■ **ABOUT THIS TASK**
Range to output from the entries below: the line containing "camera: 70 degrees right, 5 degrees down" through the line containing "white cube [893,256,948,315]". Set it down exactly, ends included, nothing else.

■ **RAW DATA**
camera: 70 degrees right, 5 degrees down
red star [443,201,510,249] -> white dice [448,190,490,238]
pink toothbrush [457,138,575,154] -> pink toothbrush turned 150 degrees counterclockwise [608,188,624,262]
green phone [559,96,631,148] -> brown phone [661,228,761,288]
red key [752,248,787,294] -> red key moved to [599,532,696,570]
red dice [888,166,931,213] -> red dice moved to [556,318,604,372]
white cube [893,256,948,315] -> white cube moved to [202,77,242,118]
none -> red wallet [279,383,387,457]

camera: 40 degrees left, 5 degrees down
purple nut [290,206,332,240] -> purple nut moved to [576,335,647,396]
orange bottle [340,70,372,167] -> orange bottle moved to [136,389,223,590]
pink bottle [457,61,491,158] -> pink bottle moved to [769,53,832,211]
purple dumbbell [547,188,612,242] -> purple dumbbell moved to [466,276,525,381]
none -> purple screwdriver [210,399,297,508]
...
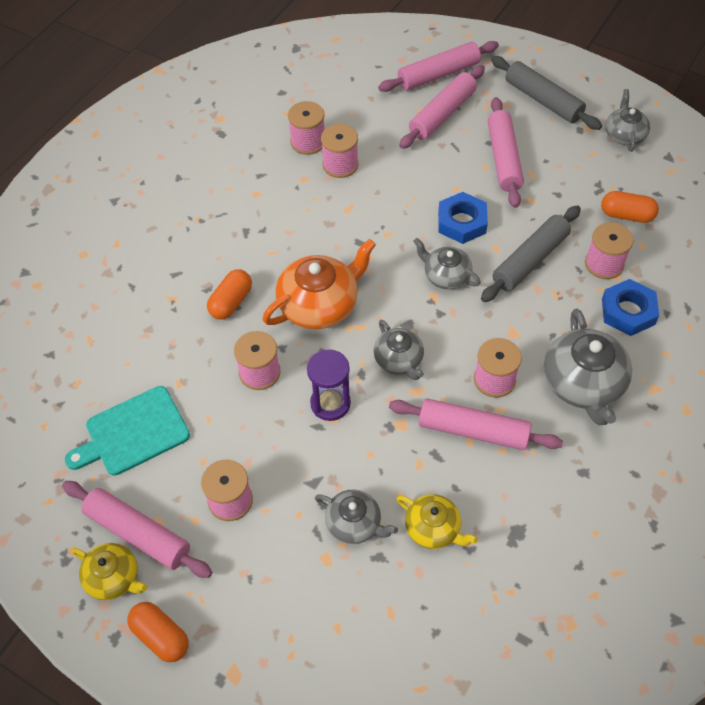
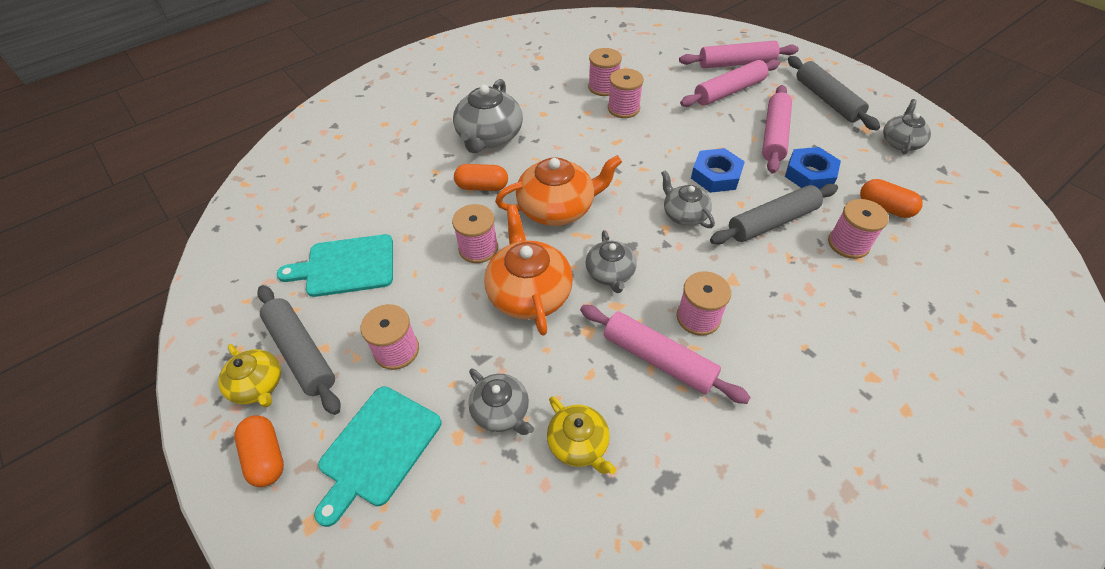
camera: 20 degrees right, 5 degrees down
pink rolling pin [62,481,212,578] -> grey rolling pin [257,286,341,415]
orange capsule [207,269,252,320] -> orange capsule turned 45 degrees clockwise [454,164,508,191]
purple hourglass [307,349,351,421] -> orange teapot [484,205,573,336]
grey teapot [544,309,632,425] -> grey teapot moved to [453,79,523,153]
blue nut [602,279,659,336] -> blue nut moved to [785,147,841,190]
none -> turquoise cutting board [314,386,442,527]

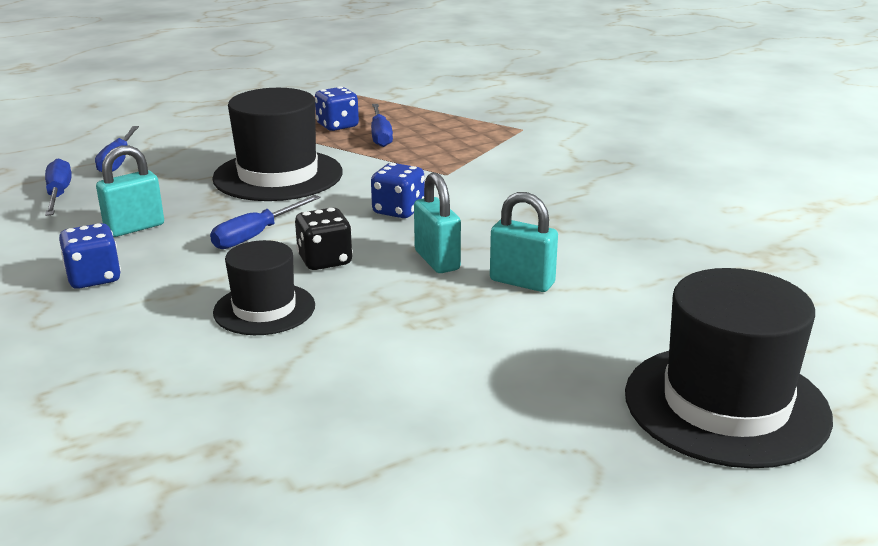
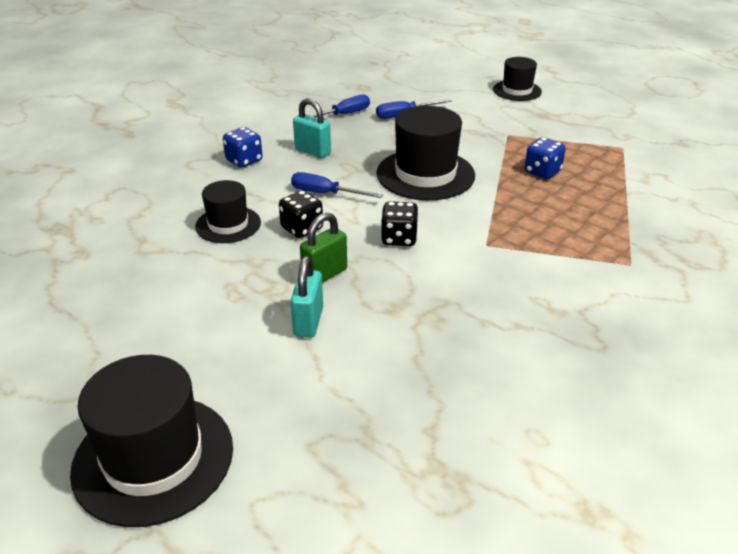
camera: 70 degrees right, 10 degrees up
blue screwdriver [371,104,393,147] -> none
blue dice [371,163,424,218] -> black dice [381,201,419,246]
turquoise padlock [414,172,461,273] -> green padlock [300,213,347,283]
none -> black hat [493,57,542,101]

■ **SOLUTION FOR THIS PROBLEM**
camera: 70 degrees right, 5 degrees down
red star [443,201,510,249] -> white dice [448,190,490,238]
pink toothbrush [457,138,575,154] -> pink toothbrush turned 150 degrees counterclockwise [608,188,624,262]
green phone [559,96,631,148] -> brown phone [661,228,761,288]
red key [752,248,787,294] -> red key moved to [599,532,696,570]
red dice [888,166,931,213] -> red dice moved to [556,318,604,372]
white cube [893,256,948,315] -> white cube moved to [202,77,242,118]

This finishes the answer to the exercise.